- _DATA SUPPLIED_
◇ ◇ ◇

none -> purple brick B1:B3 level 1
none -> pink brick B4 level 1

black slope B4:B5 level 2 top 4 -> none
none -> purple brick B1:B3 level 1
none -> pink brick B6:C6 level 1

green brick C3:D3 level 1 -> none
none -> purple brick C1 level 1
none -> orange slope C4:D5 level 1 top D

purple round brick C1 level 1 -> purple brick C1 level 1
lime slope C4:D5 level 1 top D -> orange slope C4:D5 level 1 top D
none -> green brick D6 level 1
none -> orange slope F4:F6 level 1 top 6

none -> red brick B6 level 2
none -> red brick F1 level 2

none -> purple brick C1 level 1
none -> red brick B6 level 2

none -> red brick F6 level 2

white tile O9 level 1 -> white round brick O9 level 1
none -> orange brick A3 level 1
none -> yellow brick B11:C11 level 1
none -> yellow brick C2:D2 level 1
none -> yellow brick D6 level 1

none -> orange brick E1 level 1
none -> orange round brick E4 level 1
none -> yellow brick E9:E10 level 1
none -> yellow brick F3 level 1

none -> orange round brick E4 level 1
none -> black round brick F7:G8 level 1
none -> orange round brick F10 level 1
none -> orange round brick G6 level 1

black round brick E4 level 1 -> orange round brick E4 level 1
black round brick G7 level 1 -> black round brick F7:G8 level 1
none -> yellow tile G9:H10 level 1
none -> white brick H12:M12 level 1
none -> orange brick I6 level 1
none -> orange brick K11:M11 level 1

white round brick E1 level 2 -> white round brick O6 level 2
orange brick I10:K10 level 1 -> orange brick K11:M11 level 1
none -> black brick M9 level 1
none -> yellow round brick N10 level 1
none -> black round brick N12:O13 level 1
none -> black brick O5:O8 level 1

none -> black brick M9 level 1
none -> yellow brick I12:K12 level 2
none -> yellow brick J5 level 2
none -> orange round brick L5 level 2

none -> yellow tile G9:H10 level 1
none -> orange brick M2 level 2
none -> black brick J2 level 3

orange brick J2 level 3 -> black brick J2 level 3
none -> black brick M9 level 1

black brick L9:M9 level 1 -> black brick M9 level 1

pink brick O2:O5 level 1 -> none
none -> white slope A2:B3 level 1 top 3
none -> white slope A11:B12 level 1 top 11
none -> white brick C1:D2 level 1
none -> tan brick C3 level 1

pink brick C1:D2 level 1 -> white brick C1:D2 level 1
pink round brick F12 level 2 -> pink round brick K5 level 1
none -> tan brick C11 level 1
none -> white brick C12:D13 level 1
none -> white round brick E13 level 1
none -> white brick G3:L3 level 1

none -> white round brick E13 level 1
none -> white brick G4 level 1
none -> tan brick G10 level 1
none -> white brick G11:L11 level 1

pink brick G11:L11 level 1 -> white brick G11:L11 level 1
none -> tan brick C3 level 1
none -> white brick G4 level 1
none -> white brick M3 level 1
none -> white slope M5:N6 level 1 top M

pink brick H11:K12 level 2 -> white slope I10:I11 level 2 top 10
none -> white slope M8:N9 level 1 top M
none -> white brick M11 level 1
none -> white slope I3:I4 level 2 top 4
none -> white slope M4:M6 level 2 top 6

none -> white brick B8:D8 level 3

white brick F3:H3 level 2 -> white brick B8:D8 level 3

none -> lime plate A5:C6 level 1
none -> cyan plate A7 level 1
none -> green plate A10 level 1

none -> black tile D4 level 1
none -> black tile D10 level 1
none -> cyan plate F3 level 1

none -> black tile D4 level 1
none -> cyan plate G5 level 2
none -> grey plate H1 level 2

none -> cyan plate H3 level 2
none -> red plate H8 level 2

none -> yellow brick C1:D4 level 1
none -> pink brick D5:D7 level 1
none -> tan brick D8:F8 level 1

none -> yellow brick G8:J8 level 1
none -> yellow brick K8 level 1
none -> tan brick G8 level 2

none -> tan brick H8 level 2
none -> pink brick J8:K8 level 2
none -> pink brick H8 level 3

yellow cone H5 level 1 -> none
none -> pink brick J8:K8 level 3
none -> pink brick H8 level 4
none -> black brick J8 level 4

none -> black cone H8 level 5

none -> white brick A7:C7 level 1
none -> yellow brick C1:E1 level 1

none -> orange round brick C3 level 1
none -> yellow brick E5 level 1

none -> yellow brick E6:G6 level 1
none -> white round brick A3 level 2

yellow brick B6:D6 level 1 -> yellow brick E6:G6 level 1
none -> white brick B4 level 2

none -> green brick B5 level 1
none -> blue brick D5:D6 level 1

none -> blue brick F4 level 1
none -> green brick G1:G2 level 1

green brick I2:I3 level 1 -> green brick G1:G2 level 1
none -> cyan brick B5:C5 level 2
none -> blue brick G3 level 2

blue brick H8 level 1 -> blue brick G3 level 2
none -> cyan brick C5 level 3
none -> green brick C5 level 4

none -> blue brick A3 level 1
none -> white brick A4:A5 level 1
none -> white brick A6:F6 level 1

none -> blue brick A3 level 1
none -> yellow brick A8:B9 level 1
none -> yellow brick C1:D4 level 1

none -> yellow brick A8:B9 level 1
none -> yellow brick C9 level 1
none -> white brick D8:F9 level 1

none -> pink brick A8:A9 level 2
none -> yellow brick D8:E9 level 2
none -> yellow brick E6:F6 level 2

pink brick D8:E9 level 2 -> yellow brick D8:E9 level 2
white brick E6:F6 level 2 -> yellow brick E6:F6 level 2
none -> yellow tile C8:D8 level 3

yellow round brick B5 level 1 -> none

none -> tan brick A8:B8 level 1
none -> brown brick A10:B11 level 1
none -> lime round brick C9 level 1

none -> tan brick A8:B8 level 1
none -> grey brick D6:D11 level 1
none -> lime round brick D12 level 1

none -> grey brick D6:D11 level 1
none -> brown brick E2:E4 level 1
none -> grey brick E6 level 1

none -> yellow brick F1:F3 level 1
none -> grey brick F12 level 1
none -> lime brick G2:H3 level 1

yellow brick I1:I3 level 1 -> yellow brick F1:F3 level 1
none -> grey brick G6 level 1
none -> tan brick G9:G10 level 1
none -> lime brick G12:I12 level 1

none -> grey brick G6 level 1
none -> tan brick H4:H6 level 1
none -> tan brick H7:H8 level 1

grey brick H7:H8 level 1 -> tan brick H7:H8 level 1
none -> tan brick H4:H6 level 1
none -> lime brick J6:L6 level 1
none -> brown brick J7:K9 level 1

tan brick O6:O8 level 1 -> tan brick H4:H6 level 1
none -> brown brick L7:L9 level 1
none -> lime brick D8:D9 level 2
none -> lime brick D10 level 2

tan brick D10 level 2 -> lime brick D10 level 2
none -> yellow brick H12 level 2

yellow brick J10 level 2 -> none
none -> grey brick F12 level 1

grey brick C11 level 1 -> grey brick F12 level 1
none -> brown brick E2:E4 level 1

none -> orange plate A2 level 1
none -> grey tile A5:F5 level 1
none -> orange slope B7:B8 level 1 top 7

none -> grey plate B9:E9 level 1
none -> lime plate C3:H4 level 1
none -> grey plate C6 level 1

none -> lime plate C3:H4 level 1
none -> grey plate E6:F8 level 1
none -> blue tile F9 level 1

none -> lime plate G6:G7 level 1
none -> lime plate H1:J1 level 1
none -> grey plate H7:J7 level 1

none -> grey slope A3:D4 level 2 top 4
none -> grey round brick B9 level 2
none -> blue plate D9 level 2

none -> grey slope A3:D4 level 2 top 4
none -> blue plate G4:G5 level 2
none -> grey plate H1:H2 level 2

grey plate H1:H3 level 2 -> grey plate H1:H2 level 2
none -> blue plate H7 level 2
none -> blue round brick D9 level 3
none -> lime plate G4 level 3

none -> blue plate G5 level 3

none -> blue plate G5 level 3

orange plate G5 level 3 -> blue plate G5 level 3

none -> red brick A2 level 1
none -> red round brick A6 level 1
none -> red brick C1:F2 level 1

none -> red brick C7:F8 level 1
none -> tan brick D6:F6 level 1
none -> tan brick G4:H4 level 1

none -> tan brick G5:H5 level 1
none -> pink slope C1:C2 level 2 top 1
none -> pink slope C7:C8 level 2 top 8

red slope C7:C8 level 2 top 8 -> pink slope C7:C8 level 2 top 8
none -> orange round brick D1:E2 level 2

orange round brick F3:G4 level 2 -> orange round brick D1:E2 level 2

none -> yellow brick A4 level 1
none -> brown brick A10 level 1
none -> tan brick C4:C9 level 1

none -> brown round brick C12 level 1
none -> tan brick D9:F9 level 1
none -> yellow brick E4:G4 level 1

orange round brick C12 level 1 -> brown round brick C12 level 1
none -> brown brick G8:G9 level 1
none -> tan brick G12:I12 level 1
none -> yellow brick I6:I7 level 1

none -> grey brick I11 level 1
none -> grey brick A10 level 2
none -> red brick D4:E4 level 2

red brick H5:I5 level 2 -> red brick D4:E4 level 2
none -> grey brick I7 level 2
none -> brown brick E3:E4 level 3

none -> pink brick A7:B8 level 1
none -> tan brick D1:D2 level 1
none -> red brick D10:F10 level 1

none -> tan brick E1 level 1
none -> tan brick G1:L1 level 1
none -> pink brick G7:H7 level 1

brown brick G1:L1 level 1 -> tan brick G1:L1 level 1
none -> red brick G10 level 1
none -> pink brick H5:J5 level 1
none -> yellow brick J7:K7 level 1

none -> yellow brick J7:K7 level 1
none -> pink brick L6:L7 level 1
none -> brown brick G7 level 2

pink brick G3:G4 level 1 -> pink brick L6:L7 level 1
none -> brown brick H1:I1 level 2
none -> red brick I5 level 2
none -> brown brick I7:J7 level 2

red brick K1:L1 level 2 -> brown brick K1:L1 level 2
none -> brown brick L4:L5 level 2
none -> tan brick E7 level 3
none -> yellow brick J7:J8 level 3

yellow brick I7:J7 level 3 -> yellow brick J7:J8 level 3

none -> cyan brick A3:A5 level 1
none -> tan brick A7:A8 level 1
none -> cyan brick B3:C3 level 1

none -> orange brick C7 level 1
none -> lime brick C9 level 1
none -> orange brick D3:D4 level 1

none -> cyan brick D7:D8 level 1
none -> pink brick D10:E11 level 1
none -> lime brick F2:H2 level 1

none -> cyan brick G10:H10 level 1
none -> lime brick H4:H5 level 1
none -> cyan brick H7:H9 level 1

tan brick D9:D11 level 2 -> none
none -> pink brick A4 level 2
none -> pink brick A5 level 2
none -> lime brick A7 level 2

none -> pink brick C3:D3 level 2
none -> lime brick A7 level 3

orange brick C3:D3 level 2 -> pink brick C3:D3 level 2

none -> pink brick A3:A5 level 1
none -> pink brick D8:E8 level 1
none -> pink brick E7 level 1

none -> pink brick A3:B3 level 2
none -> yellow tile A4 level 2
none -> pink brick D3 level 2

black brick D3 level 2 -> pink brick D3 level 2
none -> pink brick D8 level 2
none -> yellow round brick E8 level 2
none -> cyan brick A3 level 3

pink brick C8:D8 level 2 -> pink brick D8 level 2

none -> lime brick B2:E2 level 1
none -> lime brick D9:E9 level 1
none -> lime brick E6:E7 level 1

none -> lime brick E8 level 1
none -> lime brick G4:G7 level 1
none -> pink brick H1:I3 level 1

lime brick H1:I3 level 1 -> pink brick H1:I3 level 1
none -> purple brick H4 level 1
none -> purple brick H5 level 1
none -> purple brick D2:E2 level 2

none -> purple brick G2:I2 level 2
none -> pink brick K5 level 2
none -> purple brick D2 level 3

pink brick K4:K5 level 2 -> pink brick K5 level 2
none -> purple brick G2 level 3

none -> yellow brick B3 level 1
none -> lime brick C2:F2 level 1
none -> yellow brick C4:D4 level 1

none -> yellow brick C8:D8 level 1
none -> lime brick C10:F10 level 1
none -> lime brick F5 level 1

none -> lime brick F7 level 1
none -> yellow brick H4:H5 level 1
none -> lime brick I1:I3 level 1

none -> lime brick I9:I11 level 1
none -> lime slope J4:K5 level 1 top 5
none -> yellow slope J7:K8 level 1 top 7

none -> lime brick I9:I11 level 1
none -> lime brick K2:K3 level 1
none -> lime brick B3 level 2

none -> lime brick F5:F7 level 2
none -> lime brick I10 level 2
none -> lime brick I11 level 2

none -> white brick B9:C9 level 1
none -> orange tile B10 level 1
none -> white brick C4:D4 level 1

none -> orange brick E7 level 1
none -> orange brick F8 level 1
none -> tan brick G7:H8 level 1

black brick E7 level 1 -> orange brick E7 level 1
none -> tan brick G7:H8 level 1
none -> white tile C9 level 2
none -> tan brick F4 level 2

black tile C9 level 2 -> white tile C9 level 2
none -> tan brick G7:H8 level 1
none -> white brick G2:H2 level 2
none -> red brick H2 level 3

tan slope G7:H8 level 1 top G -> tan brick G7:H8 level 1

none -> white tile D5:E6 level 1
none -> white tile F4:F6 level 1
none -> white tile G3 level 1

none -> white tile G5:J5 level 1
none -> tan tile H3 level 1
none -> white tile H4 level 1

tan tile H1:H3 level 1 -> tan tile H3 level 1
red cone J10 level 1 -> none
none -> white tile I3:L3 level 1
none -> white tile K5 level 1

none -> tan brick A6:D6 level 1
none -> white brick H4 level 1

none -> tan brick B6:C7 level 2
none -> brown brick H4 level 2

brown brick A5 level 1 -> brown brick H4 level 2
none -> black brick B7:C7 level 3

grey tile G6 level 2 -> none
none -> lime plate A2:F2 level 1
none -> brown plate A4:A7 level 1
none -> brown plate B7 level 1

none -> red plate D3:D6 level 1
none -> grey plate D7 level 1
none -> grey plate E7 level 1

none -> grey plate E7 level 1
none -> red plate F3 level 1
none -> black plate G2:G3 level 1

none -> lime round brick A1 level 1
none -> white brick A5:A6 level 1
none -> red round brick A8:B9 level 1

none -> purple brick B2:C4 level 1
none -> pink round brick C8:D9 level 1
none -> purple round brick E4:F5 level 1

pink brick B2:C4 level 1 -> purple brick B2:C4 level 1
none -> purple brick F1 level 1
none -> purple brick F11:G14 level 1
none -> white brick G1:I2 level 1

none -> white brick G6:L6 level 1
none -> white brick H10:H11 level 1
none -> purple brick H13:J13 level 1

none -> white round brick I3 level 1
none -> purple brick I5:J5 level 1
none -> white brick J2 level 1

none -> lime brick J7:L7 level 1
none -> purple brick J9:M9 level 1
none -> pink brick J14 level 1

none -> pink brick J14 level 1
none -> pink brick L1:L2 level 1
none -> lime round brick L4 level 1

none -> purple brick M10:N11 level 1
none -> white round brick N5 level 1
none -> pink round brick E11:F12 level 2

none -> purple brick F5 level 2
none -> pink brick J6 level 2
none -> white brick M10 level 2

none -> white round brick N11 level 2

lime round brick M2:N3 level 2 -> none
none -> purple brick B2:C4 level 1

◇ ◇ ◇

- _WORK INSTRUCTIONS_
Starting at the line above that contains "black tile C9", write out each line exactly until the line that contains "none -> red plate D3:D6 level 1" has been written, and stop there.

- _TASK RESULT_
black tile C9 level 2 -> white tile C9 level 2
none -> tan brick G7:H8 level 1
none -> white brick G2:H2 level 2
none -> red brick H2 level 3

tan slope G7:H8 level 1 top G -> tan brick G7:H8 level 1

none -> white tile D5:E6 level 1
none -> white tile F4:F6 level 1
none -> white tile G3 level 1

none -> white tile G5:J5 level 1
none -> tan tile H3 level 1
none -> white tile H4 level 1

tan tile H1:H3 level 1 -> tan tile H3 level 1
red cone J10 level 1 -> none
none -> white tile I3:L3 level 1
none -> white tile K5 level 1

none -> tan brick A6:D6 level 1
none -> white brick H4 level 1

none -> tan brick B6:C7 level 2
none -> brown brick H4 level 2

brown brick A5 level 1 -> brown brick H4 level 2
none -> black brick B7:C7 level 3

grey tile G6 level 2 -> none
none -> lime plate A2:F2 level 1
none -> brown plate A4:A7 level 1
none -> brown plate B7 level 1

none -> red plate D3:D6 level 1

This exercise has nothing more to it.